__What you should do__: Transcribe the stretch of entries below from the line with "before: rolling pin (red)" through the line with "pos1: [495, 289]", exactly and with both ends included; leave out all other lines.

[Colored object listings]
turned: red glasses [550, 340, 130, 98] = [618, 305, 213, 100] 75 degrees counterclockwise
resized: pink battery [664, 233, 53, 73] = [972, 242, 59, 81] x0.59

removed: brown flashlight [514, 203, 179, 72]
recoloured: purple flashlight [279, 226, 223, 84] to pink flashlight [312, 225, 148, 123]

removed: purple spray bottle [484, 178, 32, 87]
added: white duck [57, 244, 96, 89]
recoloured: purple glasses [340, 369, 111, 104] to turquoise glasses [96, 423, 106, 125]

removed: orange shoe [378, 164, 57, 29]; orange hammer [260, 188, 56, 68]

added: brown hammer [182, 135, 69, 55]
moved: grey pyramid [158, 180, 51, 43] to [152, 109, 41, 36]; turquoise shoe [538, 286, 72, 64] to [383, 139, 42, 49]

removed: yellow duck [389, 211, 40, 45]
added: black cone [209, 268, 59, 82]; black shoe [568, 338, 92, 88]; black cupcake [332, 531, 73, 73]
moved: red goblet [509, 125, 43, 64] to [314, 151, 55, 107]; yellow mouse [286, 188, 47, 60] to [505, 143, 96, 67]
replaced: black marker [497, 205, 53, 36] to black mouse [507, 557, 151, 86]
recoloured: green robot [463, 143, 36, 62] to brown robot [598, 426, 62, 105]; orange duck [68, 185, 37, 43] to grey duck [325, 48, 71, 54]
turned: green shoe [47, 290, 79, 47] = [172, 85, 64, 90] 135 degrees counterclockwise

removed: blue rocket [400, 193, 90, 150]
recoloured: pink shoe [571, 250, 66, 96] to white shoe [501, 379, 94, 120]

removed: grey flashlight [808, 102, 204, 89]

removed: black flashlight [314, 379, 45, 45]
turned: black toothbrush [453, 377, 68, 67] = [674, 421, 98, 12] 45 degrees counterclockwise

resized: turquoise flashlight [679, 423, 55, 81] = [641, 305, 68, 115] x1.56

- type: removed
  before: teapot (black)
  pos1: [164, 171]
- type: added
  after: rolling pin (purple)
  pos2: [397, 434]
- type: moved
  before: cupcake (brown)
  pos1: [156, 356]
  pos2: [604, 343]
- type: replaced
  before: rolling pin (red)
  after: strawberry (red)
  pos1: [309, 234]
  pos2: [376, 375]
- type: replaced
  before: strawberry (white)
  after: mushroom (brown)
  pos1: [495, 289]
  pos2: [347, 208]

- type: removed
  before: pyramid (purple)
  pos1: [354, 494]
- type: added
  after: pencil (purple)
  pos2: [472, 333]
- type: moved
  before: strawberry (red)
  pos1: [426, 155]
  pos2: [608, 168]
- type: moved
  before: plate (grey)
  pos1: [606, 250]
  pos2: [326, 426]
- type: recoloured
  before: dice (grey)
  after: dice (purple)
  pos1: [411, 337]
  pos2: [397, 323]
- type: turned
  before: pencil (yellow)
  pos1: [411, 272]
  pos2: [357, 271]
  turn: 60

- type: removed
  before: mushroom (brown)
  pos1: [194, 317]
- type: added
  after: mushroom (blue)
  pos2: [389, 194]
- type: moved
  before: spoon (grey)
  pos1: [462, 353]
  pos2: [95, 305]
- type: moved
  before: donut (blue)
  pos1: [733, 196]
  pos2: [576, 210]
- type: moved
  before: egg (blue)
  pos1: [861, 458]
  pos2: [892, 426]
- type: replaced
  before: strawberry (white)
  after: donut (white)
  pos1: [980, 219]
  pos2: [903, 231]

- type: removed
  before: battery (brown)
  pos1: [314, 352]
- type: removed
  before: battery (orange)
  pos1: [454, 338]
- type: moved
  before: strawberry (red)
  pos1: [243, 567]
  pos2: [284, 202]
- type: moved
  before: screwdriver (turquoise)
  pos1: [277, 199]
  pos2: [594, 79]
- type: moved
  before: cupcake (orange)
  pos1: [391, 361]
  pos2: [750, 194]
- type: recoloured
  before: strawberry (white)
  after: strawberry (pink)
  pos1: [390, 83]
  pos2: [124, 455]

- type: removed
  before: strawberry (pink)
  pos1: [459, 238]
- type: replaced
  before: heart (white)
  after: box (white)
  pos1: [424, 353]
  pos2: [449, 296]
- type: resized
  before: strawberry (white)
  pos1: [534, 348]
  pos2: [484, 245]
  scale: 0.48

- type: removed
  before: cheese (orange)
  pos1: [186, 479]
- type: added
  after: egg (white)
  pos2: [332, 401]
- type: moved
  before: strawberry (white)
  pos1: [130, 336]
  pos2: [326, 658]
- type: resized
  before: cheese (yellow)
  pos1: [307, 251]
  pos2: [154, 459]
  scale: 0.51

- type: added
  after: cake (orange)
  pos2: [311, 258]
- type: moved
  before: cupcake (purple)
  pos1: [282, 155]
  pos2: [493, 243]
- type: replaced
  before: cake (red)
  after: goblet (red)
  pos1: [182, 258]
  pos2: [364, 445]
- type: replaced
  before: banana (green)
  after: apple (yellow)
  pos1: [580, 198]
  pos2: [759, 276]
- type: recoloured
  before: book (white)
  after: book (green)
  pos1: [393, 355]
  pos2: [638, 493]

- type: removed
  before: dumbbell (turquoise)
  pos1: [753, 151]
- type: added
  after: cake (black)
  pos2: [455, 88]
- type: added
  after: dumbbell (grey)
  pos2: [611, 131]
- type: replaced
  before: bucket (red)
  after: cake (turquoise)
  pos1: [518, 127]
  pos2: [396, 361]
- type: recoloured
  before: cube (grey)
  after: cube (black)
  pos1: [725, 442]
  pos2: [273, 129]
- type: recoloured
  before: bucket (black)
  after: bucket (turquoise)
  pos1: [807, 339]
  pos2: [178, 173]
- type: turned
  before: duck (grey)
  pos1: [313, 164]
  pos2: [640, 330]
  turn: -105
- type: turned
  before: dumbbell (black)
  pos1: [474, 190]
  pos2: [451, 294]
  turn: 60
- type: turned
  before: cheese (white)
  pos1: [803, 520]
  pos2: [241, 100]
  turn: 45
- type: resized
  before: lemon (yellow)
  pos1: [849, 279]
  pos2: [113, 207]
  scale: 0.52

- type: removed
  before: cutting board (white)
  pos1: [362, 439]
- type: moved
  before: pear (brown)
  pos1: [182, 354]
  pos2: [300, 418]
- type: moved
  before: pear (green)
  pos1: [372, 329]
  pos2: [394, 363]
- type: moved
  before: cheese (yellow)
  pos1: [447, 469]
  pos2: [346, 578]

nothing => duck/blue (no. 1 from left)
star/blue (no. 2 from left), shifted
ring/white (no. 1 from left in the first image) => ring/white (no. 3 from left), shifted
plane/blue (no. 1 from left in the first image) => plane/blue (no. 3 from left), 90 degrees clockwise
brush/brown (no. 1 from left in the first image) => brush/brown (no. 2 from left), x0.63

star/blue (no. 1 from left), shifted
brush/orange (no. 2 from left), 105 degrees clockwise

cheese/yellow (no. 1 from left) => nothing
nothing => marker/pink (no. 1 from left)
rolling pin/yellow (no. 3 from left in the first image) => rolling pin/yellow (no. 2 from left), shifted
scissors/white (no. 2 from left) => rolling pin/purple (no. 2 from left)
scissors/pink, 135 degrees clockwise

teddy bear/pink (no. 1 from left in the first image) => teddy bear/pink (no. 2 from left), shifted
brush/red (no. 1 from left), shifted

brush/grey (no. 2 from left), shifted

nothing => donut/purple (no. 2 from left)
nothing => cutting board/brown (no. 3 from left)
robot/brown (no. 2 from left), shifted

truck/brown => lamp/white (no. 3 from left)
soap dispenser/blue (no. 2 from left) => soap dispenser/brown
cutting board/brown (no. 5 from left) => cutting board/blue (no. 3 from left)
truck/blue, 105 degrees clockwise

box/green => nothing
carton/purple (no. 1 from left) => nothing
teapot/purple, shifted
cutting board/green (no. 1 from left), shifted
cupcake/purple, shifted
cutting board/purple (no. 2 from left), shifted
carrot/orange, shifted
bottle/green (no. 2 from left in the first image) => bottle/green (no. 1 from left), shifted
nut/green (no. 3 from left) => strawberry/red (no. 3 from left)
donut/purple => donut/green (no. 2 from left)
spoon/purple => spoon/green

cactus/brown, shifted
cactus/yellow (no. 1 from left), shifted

__Task result__:
  before: rolling pin (red)
  after: strawberry (red)
  pos1: [309, 234]
  pos2: [376, 375]
- type: replaced
  before: strawberry (white)
  after: mushroom (brown)
  pos1: [495, 289]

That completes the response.